* Listed entries:
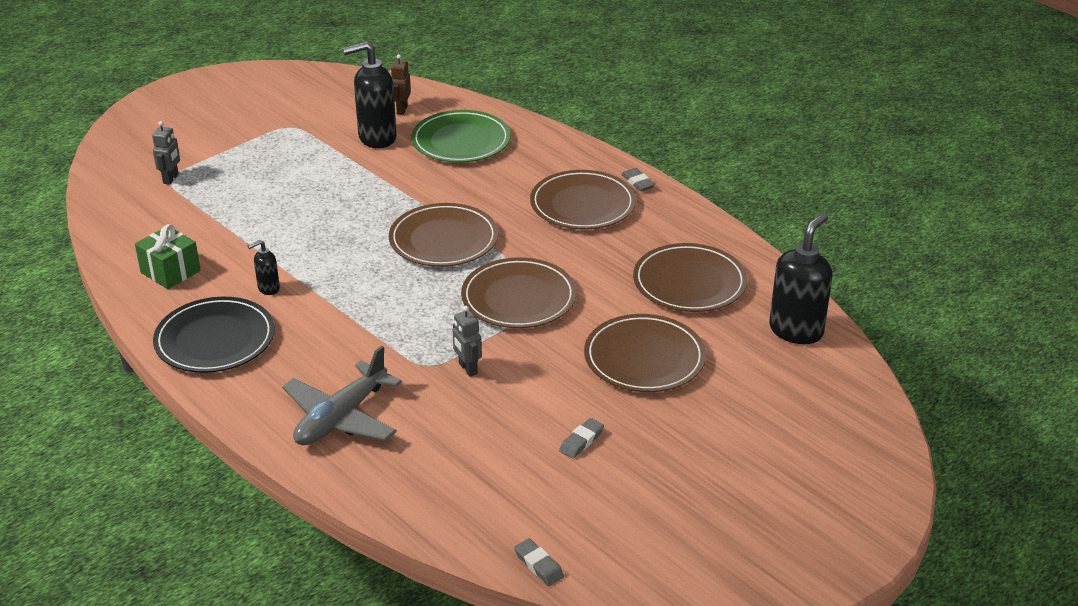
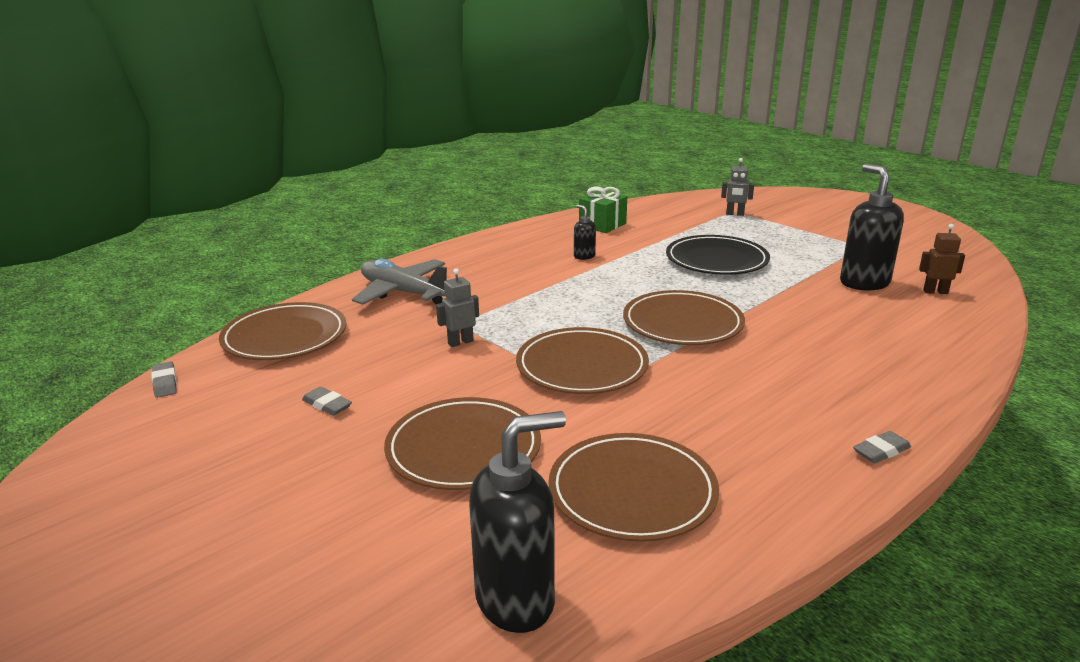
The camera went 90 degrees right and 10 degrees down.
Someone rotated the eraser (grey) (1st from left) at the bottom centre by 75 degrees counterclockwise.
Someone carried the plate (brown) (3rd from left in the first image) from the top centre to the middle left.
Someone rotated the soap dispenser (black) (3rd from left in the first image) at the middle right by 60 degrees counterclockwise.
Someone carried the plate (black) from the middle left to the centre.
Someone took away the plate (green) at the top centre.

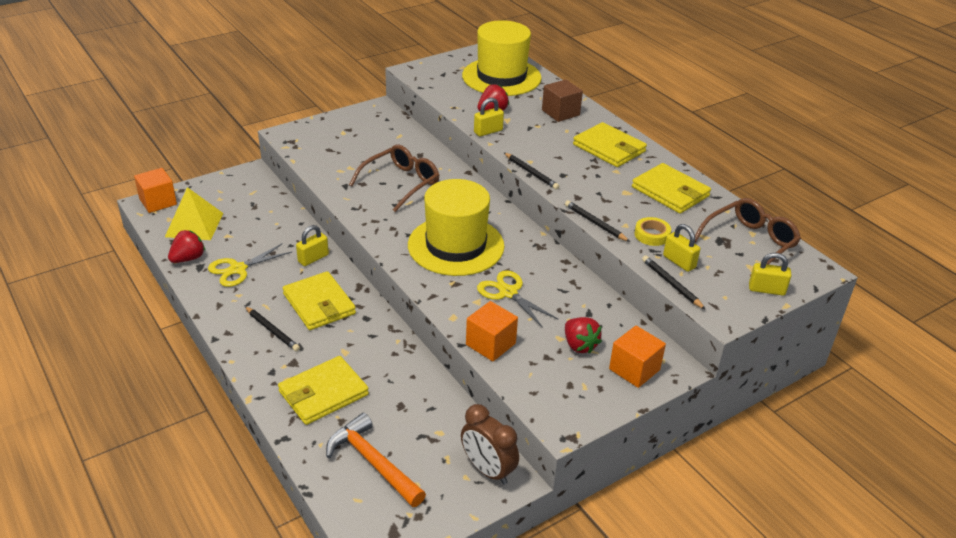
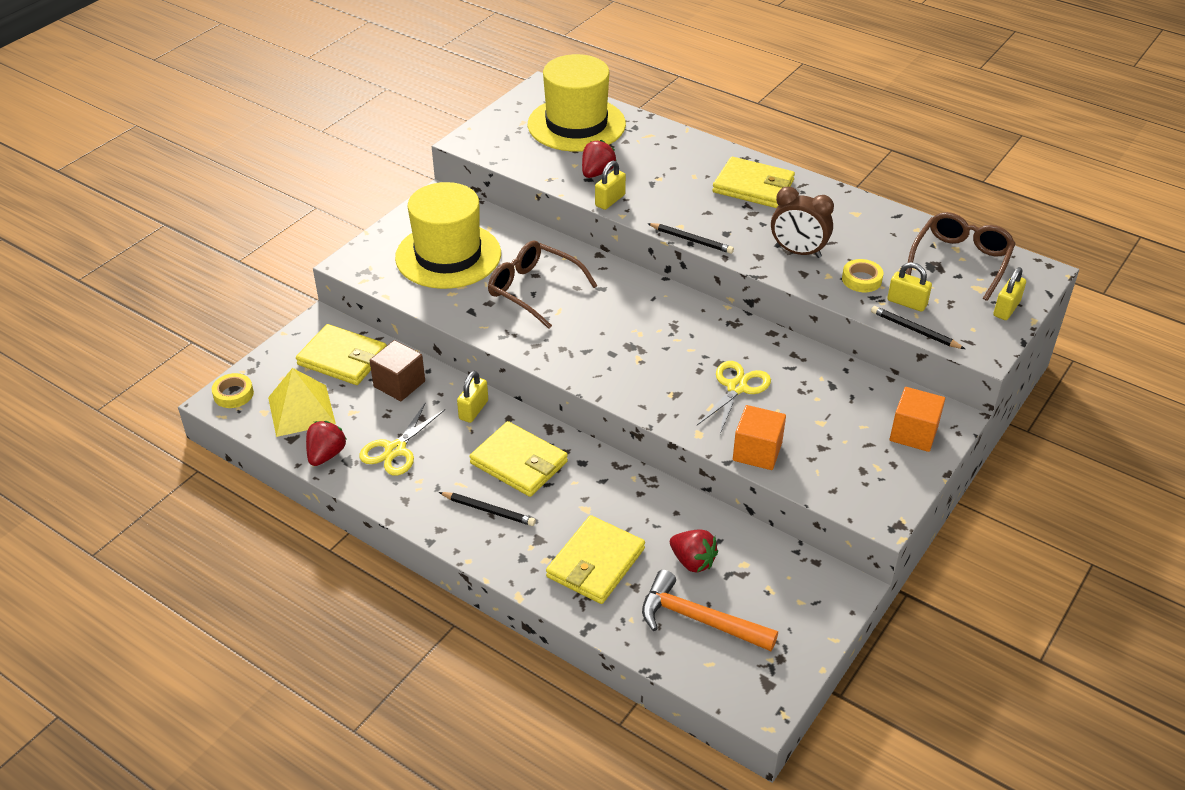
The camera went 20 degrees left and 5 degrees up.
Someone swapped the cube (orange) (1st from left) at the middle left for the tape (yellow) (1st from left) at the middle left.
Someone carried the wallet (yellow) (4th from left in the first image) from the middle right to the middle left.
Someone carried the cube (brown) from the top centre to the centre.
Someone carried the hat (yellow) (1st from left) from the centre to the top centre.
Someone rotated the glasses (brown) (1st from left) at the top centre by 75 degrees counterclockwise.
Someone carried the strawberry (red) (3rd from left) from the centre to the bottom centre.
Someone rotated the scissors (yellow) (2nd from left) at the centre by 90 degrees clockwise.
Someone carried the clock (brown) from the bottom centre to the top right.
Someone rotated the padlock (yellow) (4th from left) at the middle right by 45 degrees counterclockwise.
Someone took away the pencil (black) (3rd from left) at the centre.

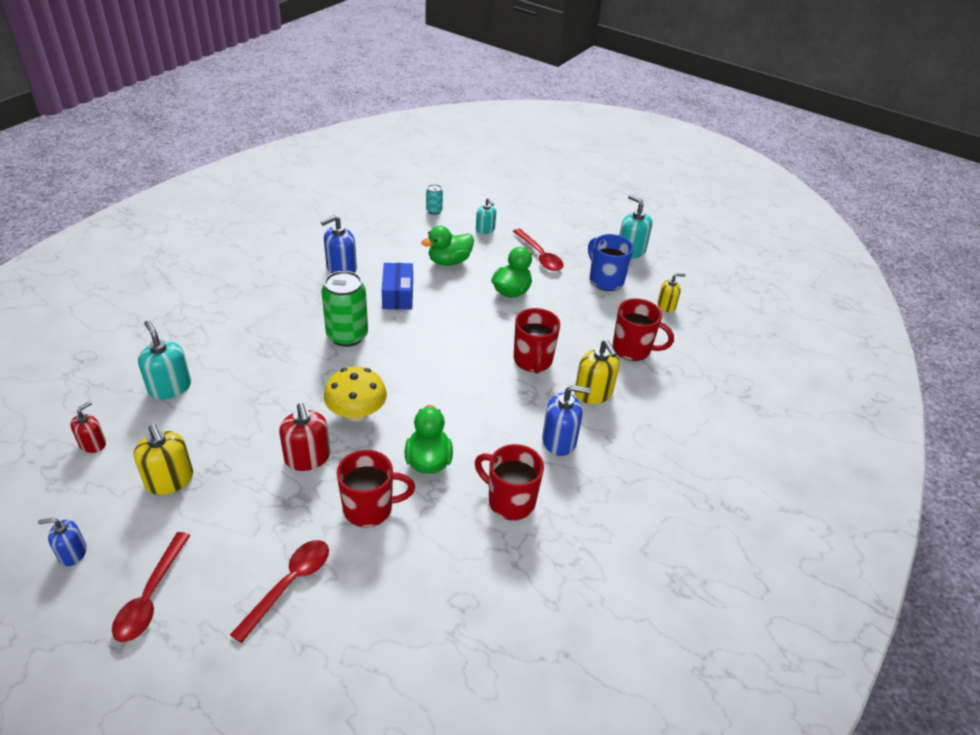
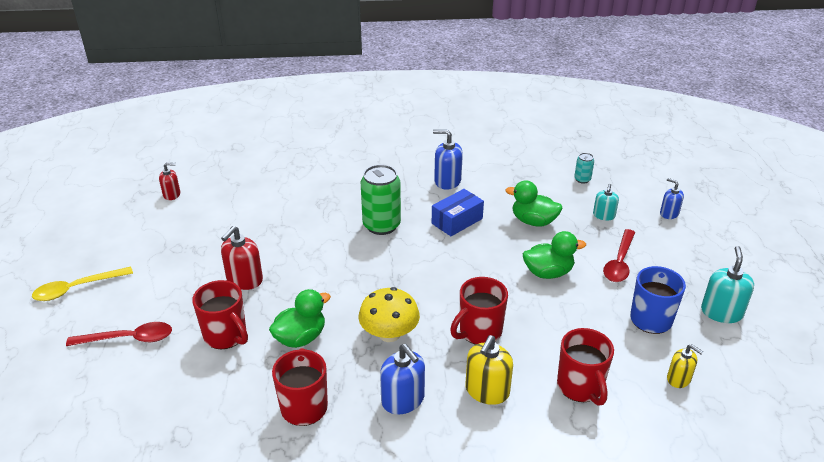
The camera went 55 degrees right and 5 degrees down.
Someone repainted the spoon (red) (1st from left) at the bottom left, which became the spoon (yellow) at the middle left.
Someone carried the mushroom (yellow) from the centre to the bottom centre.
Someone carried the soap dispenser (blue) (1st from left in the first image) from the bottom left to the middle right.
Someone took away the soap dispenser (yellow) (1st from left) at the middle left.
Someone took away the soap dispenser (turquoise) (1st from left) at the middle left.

* Action item:
Give again, word for word, every line from the top of the data through the line with "Someone carried the plate (black)", both ends included, and exclude the pictures.

* Answer below:
The camera went 90 degrees right and 10 degrees down.
Someone rotated the eraser (grey) (1st from left) at the bottom centre by 75 degrees counterclockwise.
Someone carried the plate (brown) (3rd from left in the first image) from the top centre to the middle left.
Someone rotated the soap dispenser (black) (3rd from left in the first image) at the middle right by 60 degrees counterclockwise.
Someone carried the plate (black) from the middle left to the centre.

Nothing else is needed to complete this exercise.